Beneath this instruction is a block of data; output from it exactly the lines that run from the one containing "(296, 207) = (274, 174): yellow" through the one containing "(616, 310) = (570, 208): none", inclusive.

Exercise inputs
Content starts

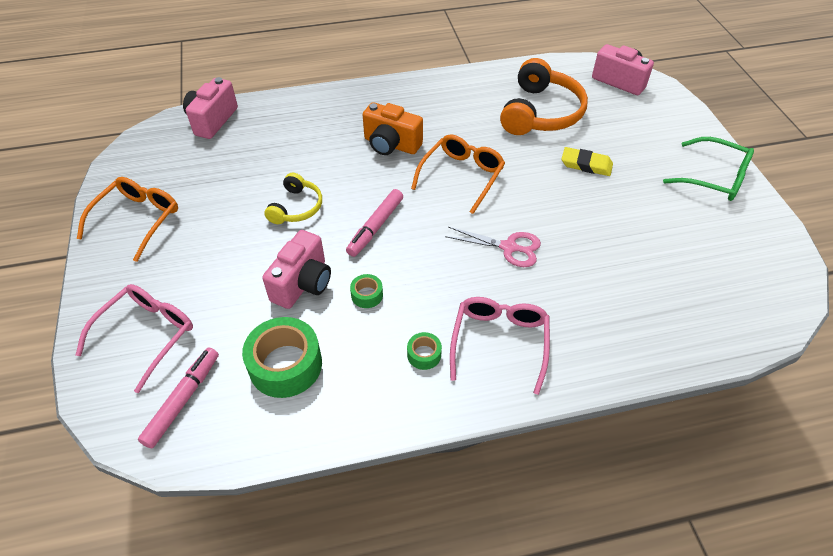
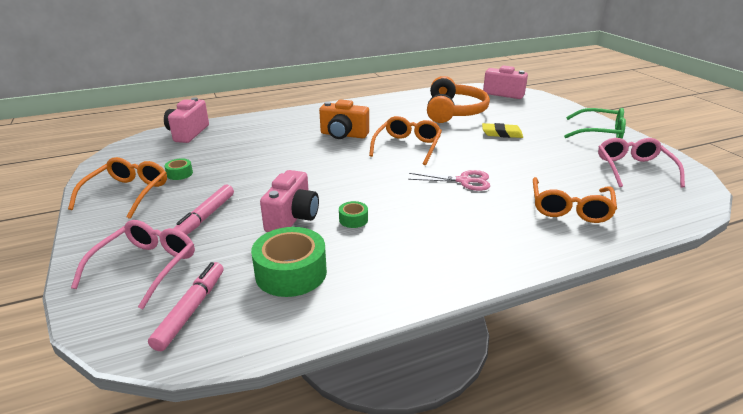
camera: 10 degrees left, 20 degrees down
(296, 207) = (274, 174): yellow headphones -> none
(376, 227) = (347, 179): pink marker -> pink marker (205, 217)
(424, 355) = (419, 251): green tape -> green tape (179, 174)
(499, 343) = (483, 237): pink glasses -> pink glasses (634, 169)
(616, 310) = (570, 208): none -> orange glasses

Content ends
Content starts

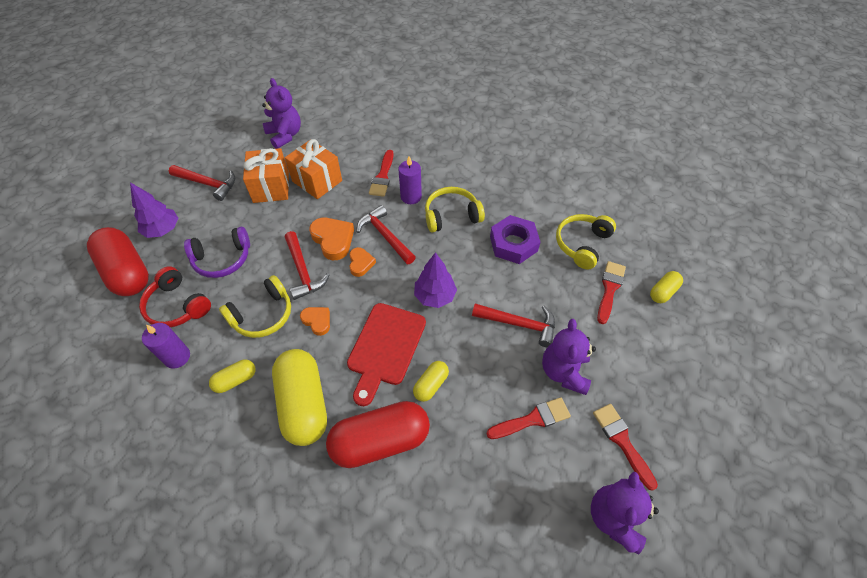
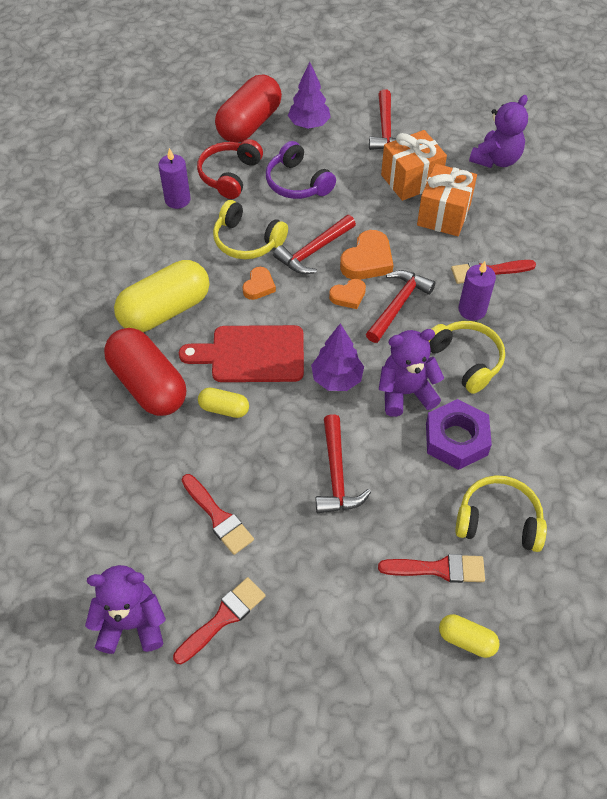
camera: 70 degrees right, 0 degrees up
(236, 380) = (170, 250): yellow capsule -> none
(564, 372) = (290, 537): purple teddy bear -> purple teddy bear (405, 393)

Content ends

Task result
(296, 207) = (274, 174): yellow headphones -> none
(376, 227) = (347, 179): pink marker -> pink marker (205, 217)
(424, 355) = (419, 251): green tape -> green tape (179, 174)
(499, 343) = (483, 237): pink glasses -> pink glasses (634, 169)
(616, 310) = (570, 208): none -> orange glasses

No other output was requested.